--- INPUT DATA Enclosed Below ---
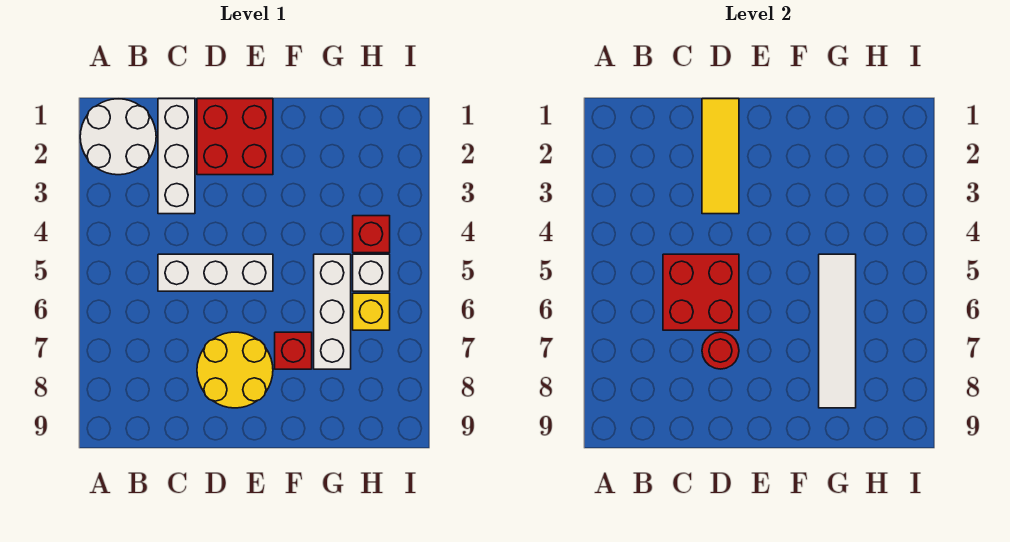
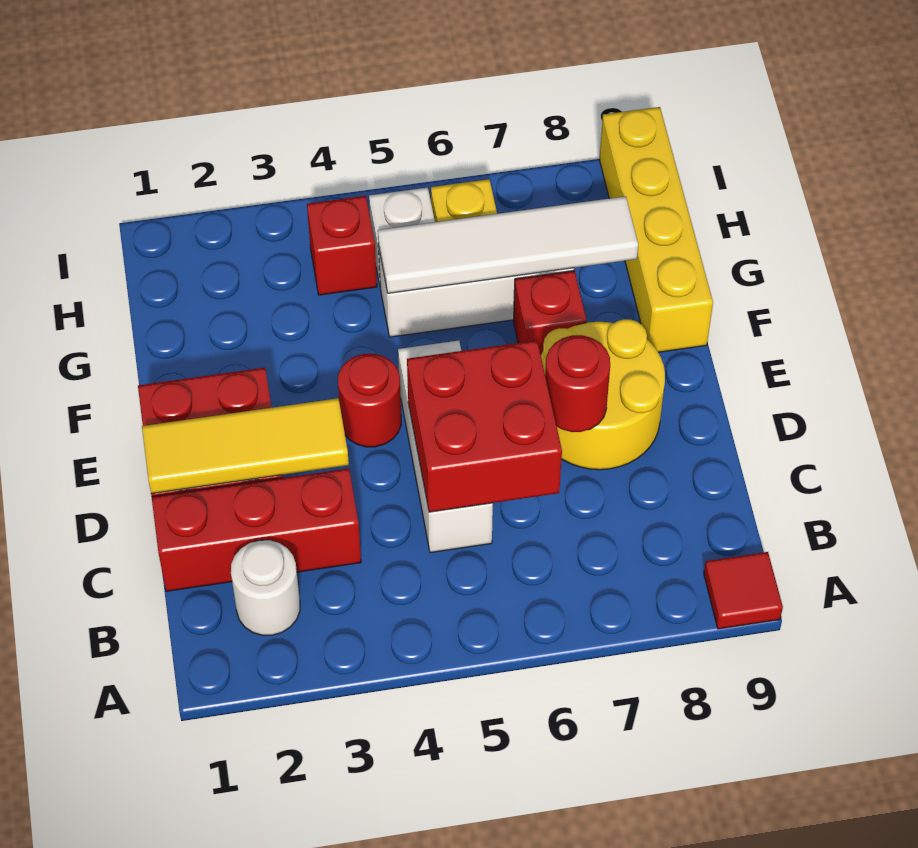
white round brick A1:B2 level 1 -> white round brick B2 level 1
none -> red tile A9 level 1
white brick C1:C3 level 1 -> red brick C1:C3 level 1
none -> red round brick E4 level 1
none -> yellow brick F9:I9 level 1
--- End of Enclosed INPUT DATA ---
*ACTIVITY*
Your answer must be an exact repeat of all the records, minus the pictures.

*RESULT FOR THIS TASK*
white round brick A1:B2 level 1 -> white round brick B2 level 1
none -> red tile A9 level 1
white brick C1:C3 level 1 -> red brick C1:C3 level 1
none -> red round brick E4 level 1
none -> yellow brick F9:I9 level 1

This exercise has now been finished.